## SHORT TASK
Transcribe the listing exactly, leaving out every picture.

## INPUT
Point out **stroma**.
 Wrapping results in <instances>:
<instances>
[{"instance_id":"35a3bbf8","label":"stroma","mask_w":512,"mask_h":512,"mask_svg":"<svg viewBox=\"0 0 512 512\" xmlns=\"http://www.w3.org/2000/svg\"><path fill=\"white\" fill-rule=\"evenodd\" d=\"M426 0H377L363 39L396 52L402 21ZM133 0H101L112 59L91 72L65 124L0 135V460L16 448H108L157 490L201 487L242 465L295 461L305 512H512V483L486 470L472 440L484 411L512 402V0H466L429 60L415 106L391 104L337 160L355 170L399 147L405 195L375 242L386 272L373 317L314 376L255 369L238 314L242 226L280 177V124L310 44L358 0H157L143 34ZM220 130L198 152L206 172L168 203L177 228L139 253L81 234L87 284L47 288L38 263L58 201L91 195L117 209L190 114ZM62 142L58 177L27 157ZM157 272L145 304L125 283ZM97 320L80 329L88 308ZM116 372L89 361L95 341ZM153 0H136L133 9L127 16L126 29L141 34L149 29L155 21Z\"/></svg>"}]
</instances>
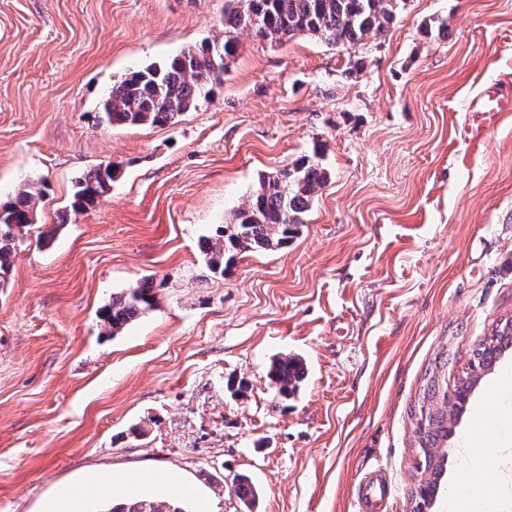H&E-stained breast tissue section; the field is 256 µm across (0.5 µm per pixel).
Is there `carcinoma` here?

## PROBLEM SOLUTION
Point out **stroma**.
 Wrapping results in <instances>:
<instances>
[{"instance_id":"35a3bbf8","label":"stroma","mask_w":512,"mask_h":512,"mask_svg":"<svg viewBox=\"0 0 512 512\" xmlns=\"http://www.w3.org/2000/svg\"><path fill=\"white\" fill-rule=\"evenodd\" d=\"M426 0H377L363 39L396 52L402 21ZM133 0H101L112 59L91 72L65 124L0 135V460L16 448H108L157 490L201 487L242 465L295 461L305 512H512V483L486 470L472 440L484 411L512 402V0H466L429 60L415 106L391 104L337 160L355 170L399 147L405 195L375 242L386 272L373 317L314 376L255 369L238 314L242 226L280 177V124L310 44L358 0H157L143 34ZM220 130L198 152L206 172L168 203L177 228L139 253L81 234L87 284L47 288L38 263L58 201L91 195L117 209L190 114ZM62 142L58 177L27 157ZM157 272L145 304L125 283ZM97 320L80 329L88 308ZM116 372L89 361L95 341ZM153 0H136L133 9L127 16L126 29L141 34L149 29L155 21Z\"/></svg>"}]
</instances>
H&E-stained breast tissue section; the field is 256 µm across (0.5 µm per pixel).
Is there `carcinoma` here?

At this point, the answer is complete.